### Assigned task
Beginning with the line that includes "MATRIX1 pin CLK: D4 -> D9" and ending with the last line of the listing below, write out each line exactly, with no other output.

### Source records
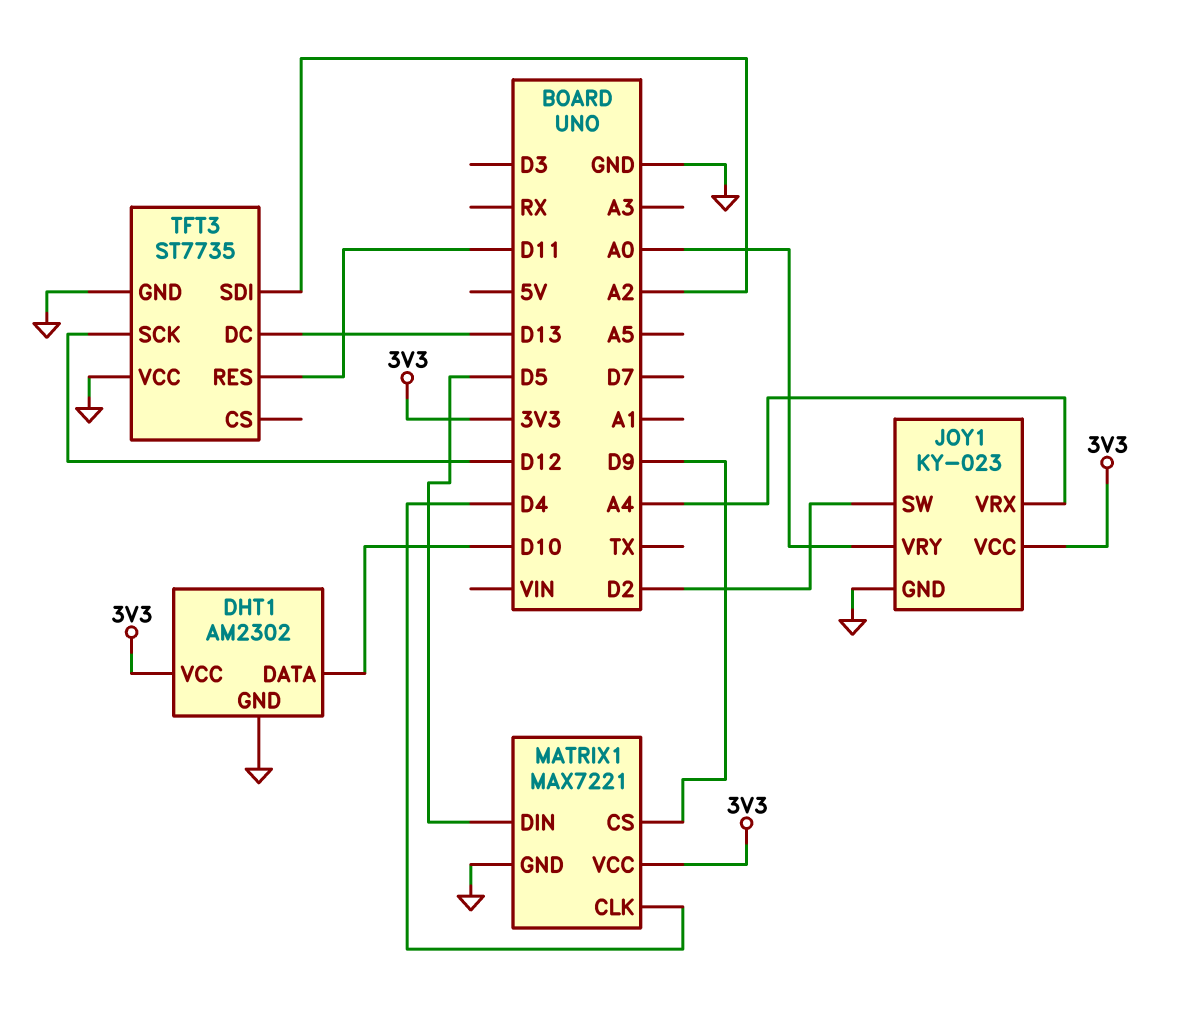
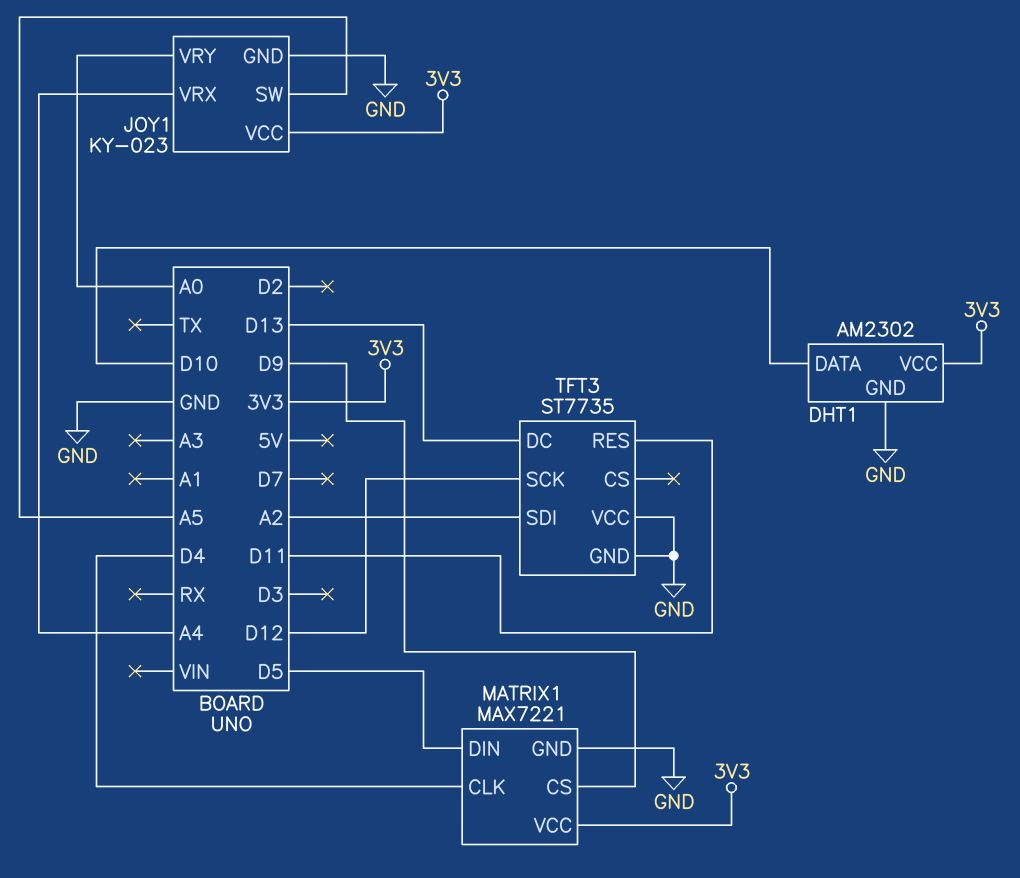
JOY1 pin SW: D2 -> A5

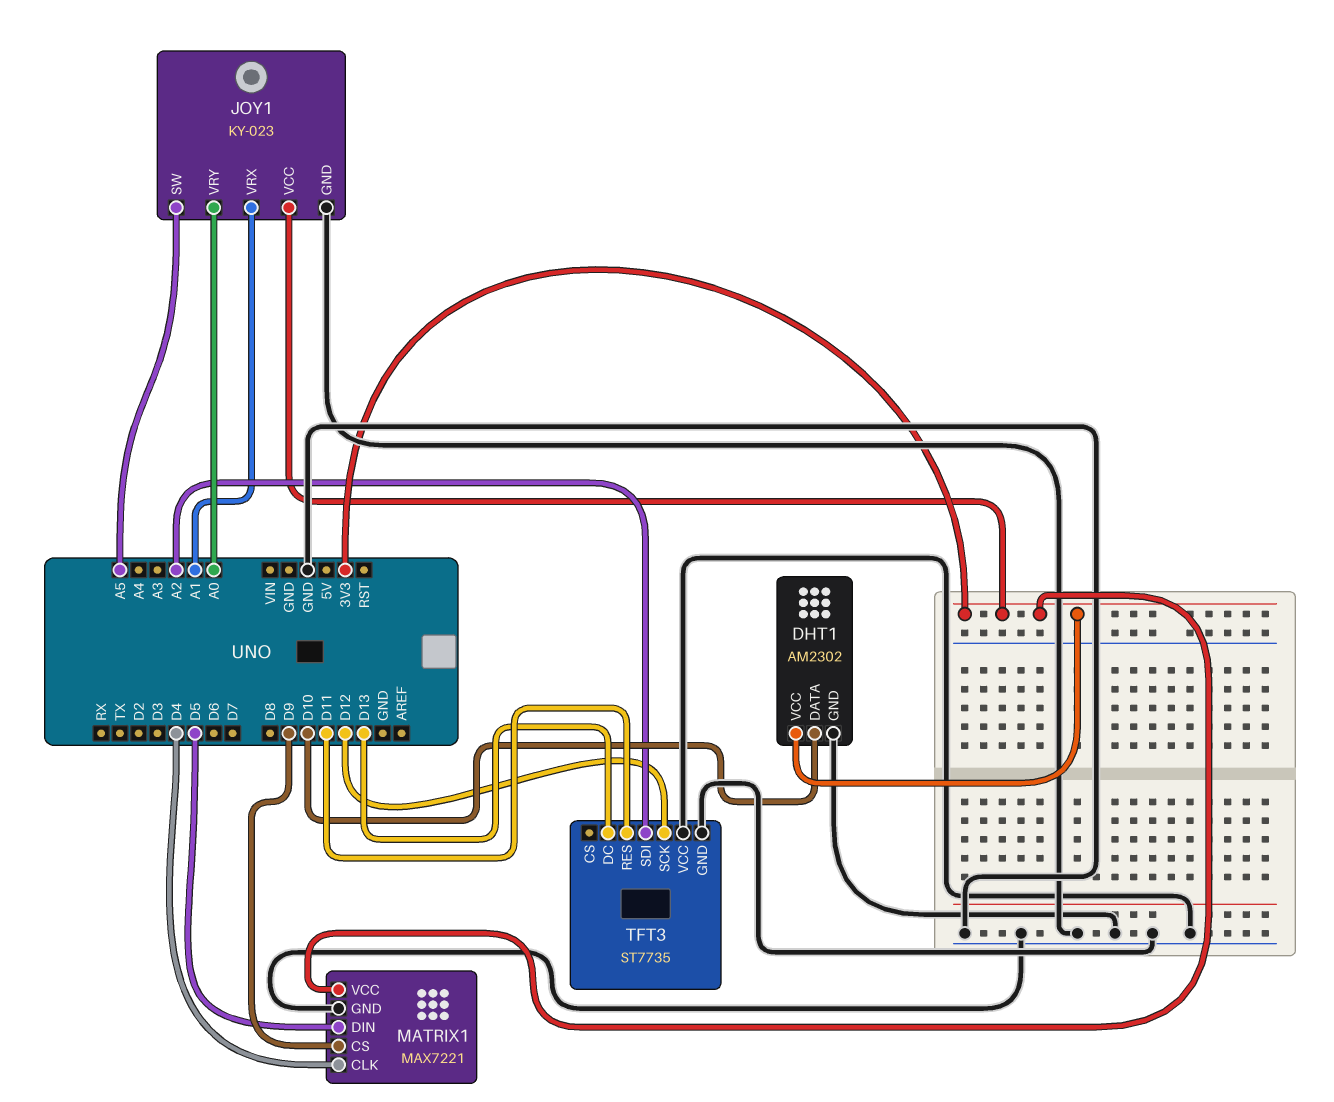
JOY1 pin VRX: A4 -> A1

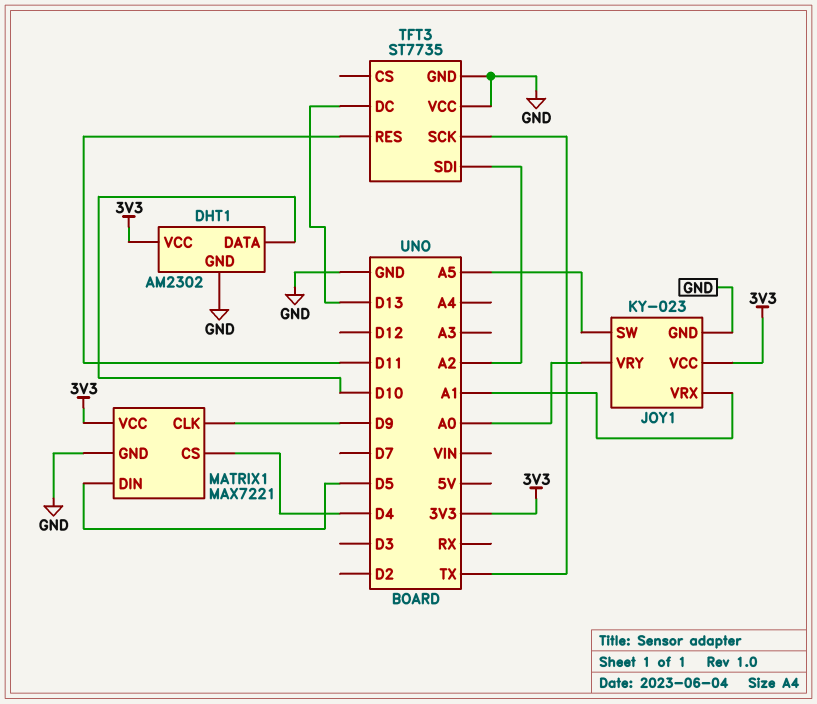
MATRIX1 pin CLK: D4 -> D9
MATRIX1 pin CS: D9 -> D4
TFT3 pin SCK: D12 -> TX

### Result of the task
MATRIX1 pin CLK: D4 -> D9
MATRIX1 pin CS: D9 -> D4
TFT3 pin SCK: D12 -> TX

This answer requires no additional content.